__Problem statement__
In the lines below, look for "PMOS". Copy each line where it appears.

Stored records
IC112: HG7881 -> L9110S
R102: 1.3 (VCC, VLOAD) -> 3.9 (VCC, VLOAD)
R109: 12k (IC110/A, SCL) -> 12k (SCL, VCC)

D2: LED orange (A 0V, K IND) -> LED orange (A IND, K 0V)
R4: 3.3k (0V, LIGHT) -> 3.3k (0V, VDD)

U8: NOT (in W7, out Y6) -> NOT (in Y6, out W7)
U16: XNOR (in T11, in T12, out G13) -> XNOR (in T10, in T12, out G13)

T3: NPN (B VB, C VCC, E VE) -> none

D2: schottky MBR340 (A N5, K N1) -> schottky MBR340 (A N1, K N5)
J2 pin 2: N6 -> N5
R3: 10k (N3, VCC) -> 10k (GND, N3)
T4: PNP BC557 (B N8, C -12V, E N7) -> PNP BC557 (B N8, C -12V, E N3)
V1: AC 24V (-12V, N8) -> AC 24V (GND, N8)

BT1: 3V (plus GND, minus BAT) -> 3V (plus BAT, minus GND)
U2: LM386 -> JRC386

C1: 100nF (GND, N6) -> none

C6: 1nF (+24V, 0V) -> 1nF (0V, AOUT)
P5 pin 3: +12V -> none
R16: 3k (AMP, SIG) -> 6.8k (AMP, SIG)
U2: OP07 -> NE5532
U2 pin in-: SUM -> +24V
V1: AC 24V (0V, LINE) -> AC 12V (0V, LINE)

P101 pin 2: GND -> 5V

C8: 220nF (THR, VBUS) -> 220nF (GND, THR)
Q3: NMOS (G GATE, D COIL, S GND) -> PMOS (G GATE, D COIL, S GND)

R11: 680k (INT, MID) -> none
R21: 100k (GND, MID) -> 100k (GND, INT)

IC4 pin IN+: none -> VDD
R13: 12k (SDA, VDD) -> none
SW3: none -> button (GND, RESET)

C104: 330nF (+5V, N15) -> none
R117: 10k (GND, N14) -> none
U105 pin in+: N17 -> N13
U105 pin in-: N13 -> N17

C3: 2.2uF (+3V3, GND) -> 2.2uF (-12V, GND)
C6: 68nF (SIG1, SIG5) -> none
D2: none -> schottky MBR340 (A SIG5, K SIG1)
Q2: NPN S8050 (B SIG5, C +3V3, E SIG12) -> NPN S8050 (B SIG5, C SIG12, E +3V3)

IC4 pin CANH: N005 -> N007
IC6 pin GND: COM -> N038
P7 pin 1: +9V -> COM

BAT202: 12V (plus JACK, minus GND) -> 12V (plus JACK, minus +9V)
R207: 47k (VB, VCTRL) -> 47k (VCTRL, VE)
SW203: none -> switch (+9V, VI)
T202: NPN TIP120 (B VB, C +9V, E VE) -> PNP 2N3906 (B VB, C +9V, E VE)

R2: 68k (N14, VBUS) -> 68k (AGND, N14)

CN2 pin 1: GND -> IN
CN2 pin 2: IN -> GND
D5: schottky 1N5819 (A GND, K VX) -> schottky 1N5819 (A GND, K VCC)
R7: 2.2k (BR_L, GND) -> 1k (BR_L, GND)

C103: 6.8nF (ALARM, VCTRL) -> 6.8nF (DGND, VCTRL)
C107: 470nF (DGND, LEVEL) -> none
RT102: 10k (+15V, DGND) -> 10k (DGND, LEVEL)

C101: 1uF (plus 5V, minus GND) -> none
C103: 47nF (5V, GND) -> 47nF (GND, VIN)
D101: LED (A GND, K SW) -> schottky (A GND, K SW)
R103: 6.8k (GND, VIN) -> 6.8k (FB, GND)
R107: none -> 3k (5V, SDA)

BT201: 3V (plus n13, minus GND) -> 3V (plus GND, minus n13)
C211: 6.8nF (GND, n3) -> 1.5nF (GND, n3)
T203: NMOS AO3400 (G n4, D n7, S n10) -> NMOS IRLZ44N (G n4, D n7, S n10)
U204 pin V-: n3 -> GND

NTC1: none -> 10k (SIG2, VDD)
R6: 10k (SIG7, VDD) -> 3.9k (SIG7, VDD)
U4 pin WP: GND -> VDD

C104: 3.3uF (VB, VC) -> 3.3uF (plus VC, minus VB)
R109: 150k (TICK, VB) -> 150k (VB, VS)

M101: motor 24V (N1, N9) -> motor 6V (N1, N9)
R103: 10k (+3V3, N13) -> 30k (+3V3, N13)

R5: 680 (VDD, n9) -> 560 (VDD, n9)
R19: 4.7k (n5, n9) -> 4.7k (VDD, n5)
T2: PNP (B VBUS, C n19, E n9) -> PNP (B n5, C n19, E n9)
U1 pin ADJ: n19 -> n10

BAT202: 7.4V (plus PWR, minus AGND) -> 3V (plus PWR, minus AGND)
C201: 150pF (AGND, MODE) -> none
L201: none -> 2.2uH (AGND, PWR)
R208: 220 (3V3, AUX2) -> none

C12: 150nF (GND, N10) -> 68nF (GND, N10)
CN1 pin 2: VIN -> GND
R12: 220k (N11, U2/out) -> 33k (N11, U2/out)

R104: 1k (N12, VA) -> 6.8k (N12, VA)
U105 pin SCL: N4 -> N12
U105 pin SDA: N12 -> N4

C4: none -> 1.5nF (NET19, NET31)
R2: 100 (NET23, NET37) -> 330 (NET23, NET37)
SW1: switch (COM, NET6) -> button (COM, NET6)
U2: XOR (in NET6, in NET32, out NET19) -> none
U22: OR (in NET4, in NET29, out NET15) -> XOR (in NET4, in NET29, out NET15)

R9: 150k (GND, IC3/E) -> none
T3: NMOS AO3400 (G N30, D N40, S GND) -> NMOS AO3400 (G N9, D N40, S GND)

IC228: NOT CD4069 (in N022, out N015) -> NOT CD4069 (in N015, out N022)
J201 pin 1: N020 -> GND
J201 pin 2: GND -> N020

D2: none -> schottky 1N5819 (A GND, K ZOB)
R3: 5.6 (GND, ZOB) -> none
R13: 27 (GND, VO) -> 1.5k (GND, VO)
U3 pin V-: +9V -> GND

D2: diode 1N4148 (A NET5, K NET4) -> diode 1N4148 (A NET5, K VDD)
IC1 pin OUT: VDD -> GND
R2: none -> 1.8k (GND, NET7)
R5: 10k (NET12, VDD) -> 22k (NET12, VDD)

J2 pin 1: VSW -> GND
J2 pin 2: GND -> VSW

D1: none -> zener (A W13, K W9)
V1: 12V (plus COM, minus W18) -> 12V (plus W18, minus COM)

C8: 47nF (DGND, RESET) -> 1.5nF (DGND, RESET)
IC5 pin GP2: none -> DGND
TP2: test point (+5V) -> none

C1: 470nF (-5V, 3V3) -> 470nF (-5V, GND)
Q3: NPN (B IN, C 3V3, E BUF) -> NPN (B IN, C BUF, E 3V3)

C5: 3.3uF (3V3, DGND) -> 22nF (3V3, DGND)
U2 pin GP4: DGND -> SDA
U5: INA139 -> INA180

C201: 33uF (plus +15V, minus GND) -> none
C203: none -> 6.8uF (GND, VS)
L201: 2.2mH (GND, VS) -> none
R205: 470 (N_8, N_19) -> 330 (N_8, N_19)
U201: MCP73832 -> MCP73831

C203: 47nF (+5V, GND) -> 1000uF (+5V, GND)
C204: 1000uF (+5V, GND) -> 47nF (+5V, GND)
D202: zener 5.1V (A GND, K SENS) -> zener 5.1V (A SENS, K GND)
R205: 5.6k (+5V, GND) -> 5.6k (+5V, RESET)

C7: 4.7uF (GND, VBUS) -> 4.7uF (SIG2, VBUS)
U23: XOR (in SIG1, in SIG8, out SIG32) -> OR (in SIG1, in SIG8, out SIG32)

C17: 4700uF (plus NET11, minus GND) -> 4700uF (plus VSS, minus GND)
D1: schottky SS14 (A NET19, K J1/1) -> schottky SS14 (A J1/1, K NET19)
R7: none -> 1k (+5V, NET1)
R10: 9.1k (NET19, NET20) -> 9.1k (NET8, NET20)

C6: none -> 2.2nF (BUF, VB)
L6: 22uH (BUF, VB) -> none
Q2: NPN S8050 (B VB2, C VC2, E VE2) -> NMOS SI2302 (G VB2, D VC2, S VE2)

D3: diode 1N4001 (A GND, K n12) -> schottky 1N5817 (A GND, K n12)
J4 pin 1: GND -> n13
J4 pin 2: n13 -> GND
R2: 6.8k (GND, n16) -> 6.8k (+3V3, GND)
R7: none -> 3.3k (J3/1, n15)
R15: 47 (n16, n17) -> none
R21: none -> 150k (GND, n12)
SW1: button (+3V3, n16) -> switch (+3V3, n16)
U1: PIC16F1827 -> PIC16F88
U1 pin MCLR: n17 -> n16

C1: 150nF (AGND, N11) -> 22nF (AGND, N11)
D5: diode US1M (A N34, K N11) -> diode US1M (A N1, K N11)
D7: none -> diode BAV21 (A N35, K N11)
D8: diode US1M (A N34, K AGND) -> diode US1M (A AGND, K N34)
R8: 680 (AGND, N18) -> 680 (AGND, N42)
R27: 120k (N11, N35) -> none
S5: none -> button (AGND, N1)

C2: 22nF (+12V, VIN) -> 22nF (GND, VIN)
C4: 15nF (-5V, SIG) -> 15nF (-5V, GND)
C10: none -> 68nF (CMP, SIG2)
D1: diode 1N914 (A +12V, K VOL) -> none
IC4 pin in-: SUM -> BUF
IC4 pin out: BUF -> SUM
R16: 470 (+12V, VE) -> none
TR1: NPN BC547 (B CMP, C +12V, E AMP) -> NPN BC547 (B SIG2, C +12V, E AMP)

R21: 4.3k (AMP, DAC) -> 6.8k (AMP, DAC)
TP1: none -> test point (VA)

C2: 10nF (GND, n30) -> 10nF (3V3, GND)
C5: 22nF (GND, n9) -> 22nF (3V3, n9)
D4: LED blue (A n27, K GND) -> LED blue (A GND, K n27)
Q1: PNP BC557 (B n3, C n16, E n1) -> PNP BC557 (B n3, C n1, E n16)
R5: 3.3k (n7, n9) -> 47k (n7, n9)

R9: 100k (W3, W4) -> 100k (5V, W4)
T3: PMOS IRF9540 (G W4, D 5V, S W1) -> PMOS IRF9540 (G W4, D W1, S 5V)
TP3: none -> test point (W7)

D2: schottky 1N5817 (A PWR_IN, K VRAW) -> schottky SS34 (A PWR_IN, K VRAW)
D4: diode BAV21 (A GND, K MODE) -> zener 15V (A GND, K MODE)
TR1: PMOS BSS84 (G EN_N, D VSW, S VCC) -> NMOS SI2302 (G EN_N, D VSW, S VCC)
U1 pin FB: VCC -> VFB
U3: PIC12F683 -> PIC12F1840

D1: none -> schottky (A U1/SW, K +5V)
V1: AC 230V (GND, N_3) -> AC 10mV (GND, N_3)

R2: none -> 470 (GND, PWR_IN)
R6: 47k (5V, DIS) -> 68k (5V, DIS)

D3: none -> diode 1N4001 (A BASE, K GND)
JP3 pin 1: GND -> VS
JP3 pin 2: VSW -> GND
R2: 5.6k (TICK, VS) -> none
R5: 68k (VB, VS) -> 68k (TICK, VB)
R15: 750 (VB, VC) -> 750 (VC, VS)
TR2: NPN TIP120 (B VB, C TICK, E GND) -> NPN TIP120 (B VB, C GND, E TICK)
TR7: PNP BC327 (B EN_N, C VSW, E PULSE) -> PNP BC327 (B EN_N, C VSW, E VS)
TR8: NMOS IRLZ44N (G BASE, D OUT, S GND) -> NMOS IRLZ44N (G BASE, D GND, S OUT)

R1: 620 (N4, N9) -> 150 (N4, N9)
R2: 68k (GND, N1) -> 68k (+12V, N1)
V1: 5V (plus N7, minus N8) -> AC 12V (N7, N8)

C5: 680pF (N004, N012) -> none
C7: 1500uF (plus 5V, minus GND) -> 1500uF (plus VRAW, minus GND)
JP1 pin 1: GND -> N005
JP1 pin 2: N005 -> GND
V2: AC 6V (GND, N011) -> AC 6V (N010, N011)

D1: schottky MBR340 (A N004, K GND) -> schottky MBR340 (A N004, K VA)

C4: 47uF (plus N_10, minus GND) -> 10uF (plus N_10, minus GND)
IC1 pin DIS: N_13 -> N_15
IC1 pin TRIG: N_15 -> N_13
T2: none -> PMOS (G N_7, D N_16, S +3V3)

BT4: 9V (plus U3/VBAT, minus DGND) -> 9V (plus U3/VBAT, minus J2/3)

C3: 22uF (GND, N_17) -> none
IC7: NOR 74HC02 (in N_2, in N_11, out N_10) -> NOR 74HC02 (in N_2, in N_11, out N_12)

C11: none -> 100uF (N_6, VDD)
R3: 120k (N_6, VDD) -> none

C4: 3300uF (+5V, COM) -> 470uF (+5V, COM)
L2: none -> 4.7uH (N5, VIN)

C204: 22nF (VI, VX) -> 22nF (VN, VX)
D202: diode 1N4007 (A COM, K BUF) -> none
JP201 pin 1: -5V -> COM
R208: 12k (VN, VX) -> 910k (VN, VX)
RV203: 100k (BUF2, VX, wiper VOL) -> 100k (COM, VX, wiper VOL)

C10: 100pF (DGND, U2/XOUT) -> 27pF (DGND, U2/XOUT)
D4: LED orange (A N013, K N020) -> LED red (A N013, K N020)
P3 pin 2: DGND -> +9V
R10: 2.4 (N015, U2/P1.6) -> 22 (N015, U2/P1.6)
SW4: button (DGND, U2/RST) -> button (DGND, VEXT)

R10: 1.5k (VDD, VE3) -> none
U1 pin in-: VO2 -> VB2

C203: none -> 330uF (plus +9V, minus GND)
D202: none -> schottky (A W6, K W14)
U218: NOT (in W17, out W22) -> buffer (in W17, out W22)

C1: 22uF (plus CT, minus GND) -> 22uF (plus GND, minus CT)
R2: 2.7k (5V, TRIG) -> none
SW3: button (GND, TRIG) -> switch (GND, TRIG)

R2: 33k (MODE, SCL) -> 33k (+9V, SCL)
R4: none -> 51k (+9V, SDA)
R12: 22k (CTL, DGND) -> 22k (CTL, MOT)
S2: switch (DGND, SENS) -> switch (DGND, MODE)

__Solution below__
Q3: NMOS (G GATE, D COIL, S GND) -> PMOS (G GATE, D COIL, S GND)
T3: PMOS IRF9540 (G W4, D 5V, S W1) -> PMOS IRF9540 (G W4, D W1, S 5V)
TR1: PMOS BSS84 (G EN_N, D VSW, S VCC) -> NMOS SI2302 (G EN_N, D VSW, S VCC)
T2: none -> PMOS (G N_7, D N_16, S +3V3)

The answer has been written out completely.